▶ **Working data**:
────────────────
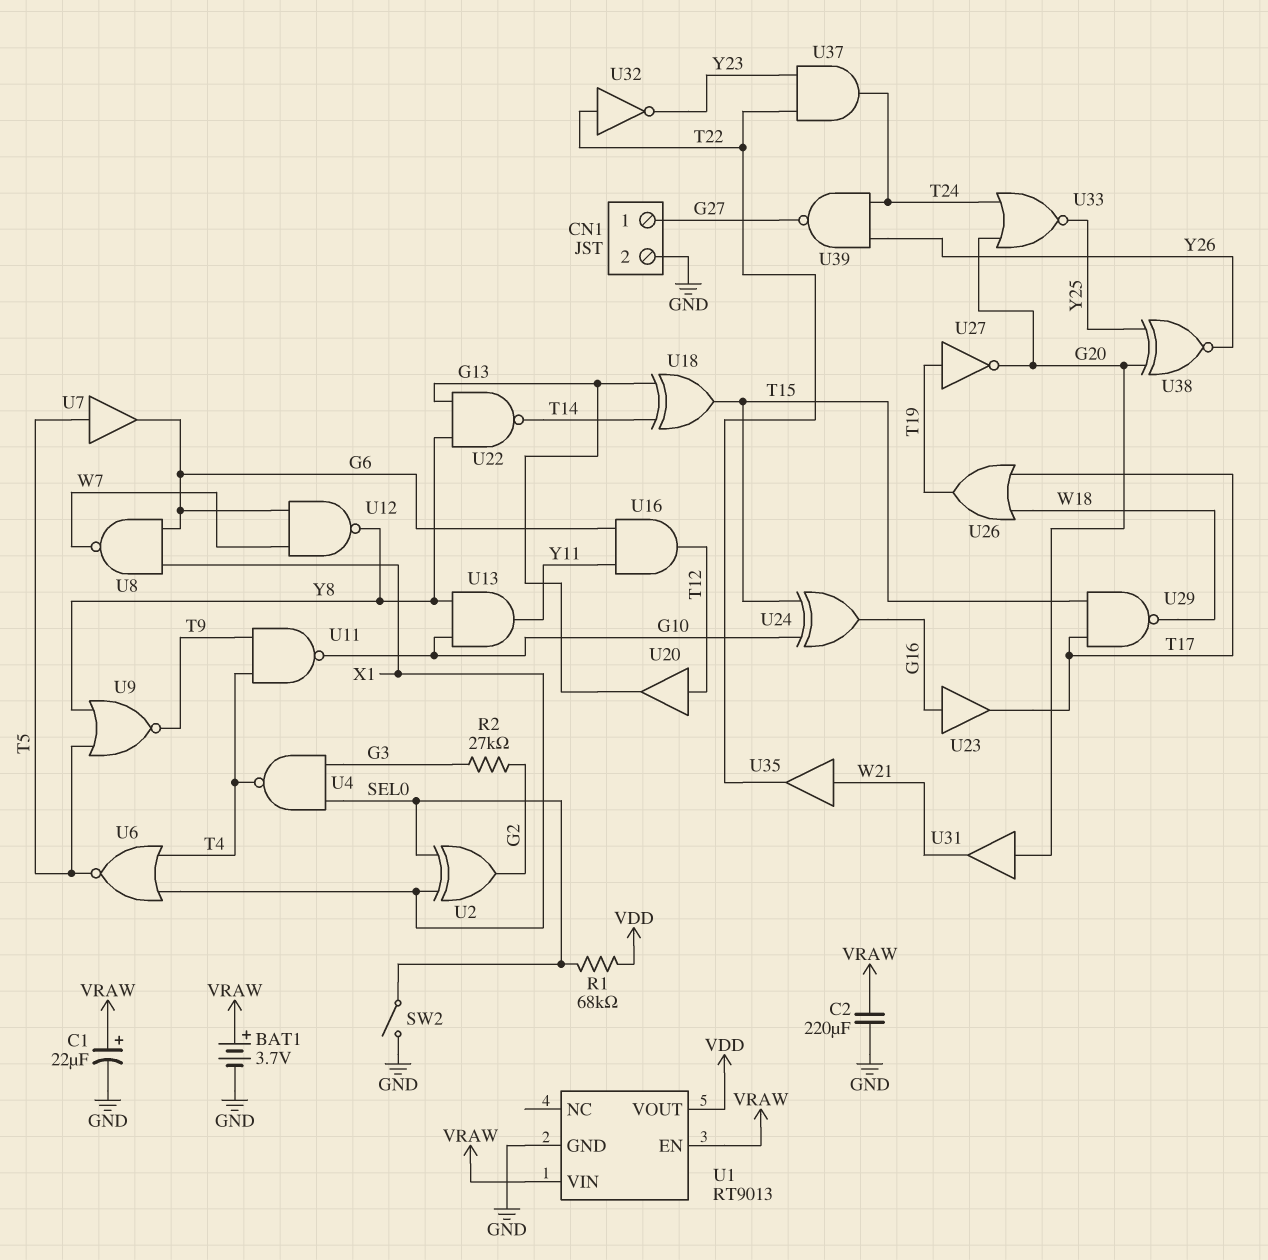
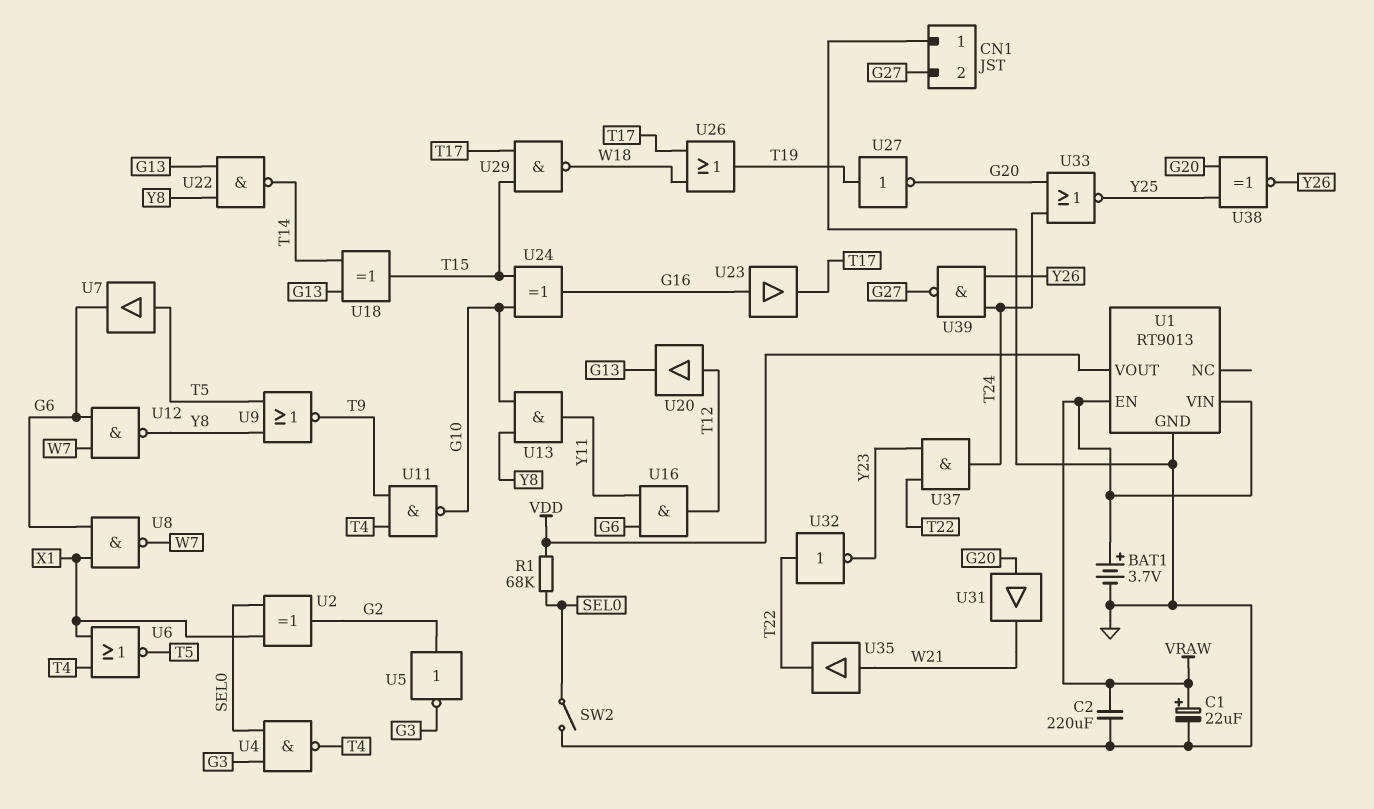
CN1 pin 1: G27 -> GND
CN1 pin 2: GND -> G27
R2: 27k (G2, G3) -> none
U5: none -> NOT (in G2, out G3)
────────────────
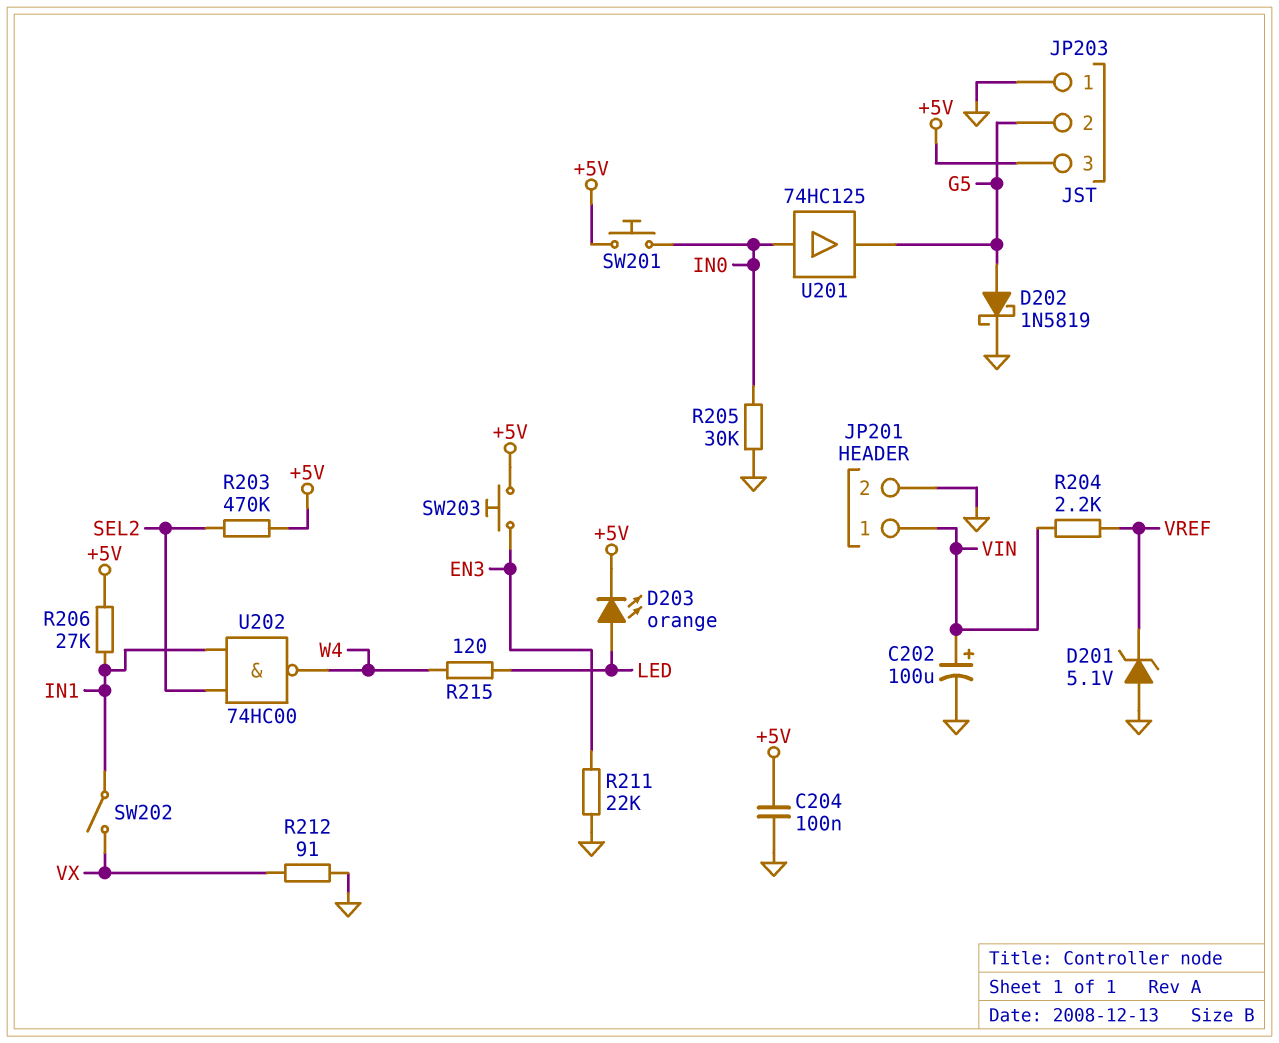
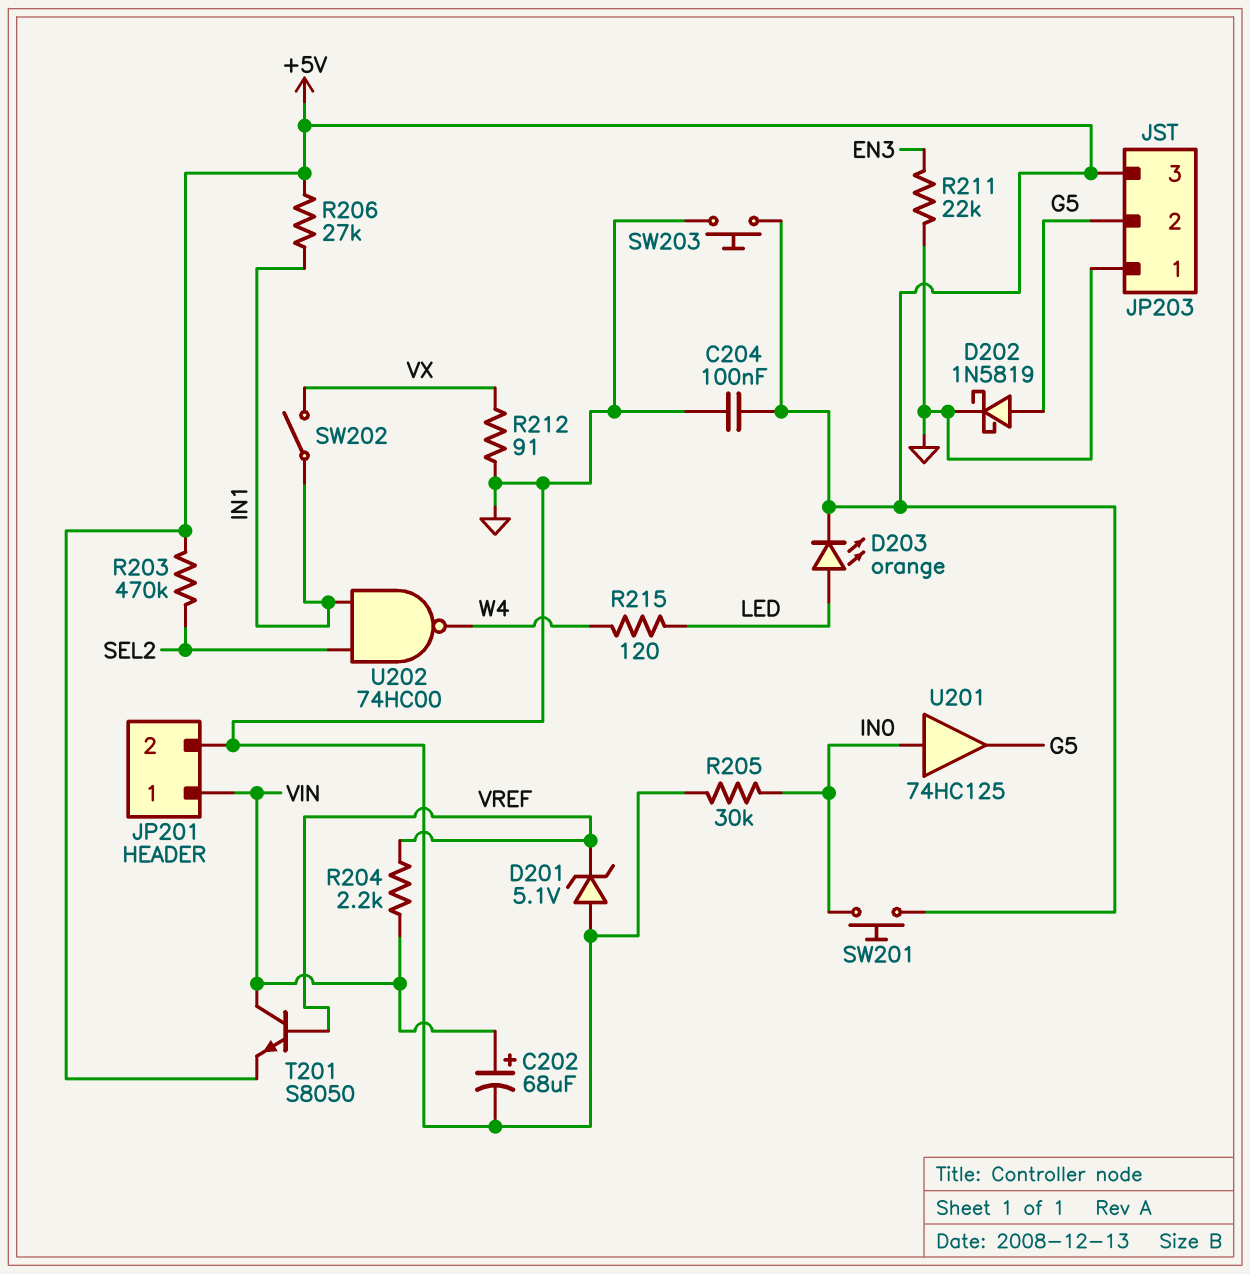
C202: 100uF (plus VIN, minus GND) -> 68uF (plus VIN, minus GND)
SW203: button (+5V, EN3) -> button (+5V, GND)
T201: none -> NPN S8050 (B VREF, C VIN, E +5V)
────────────────
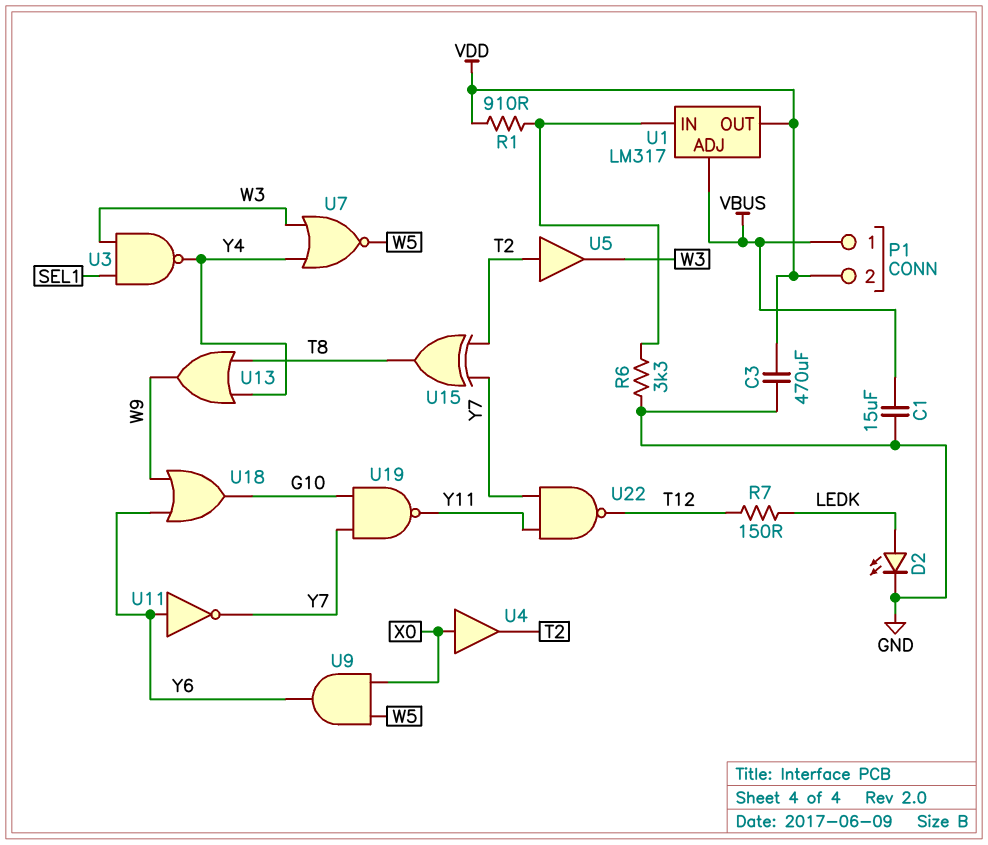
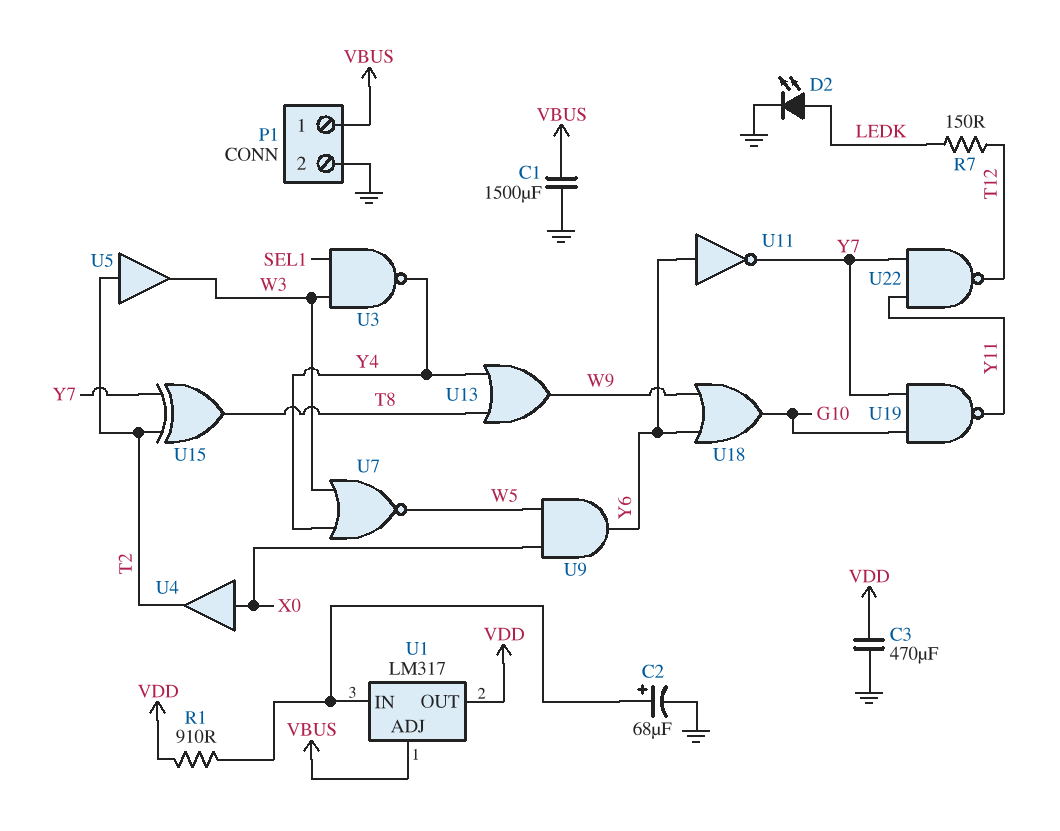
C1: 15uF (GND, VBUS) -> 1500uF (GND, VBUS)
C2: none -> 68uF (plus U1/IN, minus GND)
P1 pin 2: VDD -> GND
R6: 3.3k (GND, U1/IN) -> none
────────────────
▶ **Activity**: Looking at the data above, show all lines where the word "minus" occurs.

▶ **Reply**:
C202: 100uF (plus VIN, minus GND) -> 68uF (plus VIN, minus GND)
C2: none -> 68uF (plus U1/IN, minus GND)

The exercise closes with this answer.